[What to work on] Omitting every picture, copy the lines from the one that contains "blue truck: 1 -> 3" through the last line of the records below, exactly and with nothing added.

——————

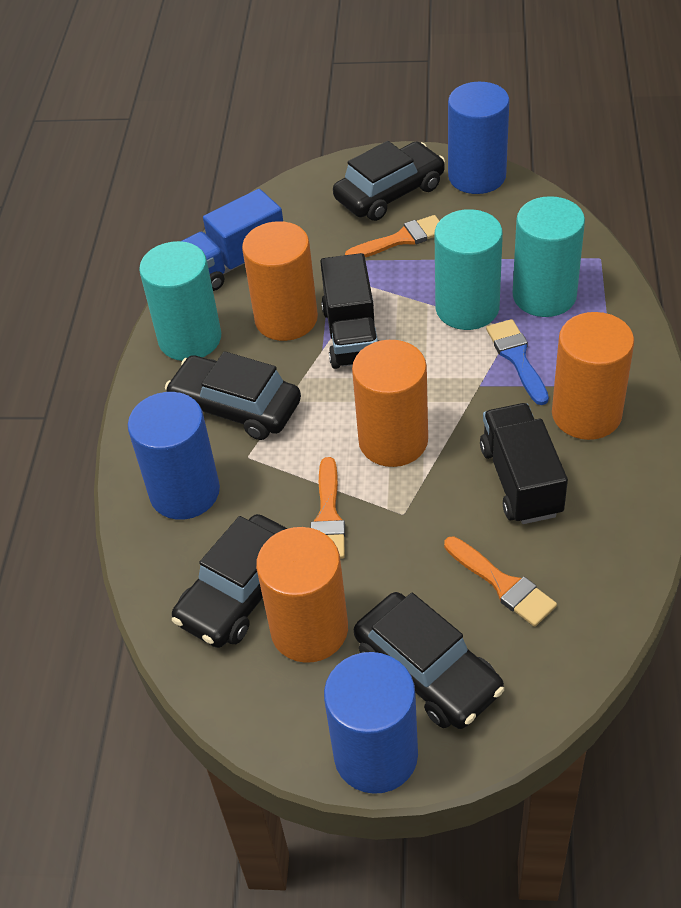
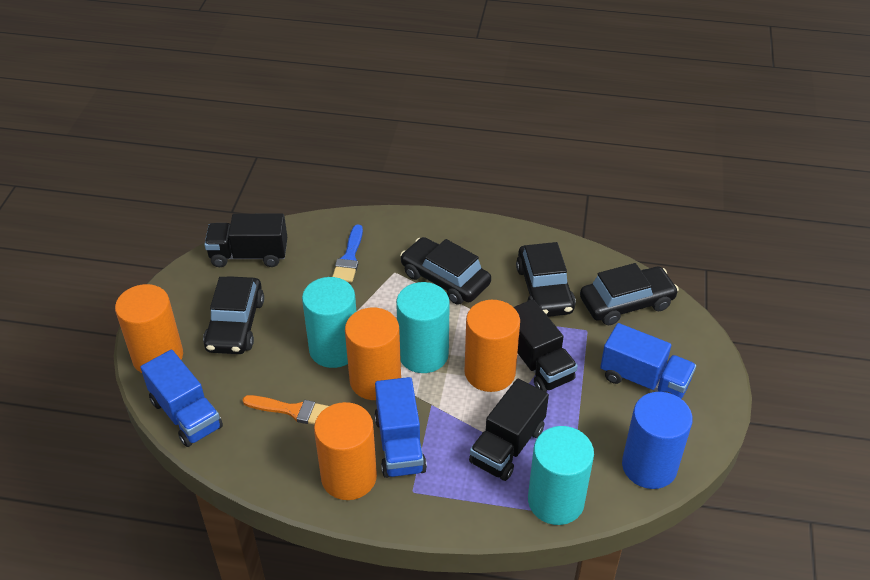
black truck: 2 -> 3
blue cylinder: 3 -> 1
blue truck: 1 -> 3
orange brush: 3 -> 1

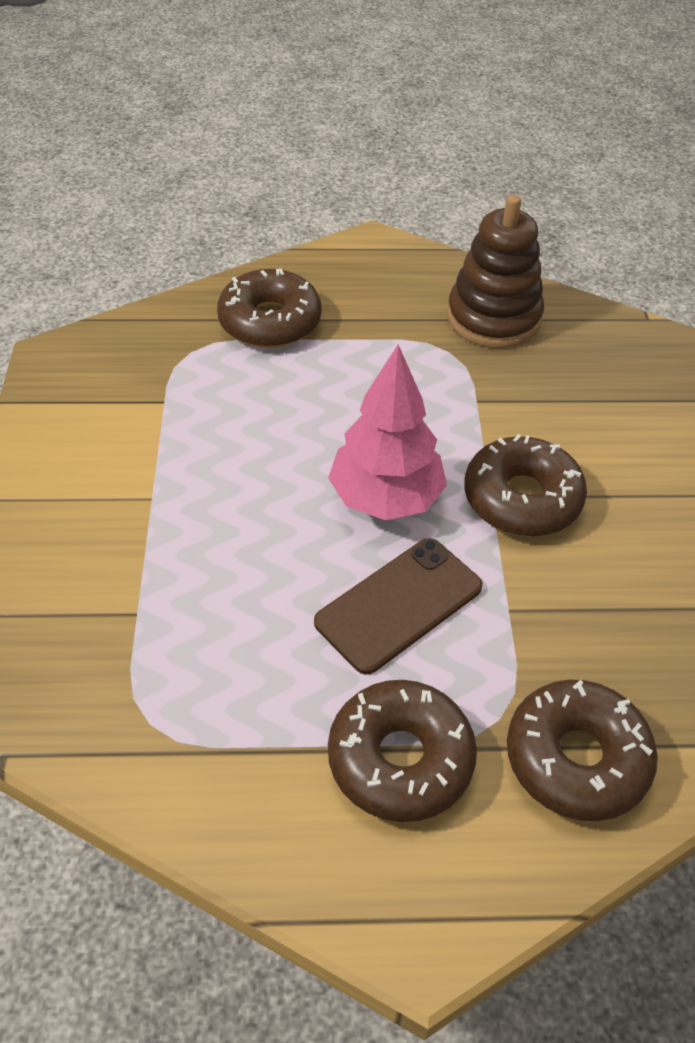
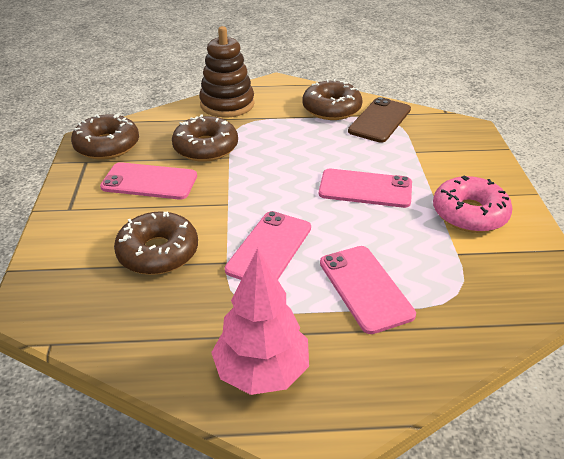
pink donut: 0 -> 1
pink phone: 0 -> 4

——————

[Solution below]
blue truck: 1 -> 3
orange brush: 3 -> 1

pink donut: 0 -> 1
pink phone: 0 -> 4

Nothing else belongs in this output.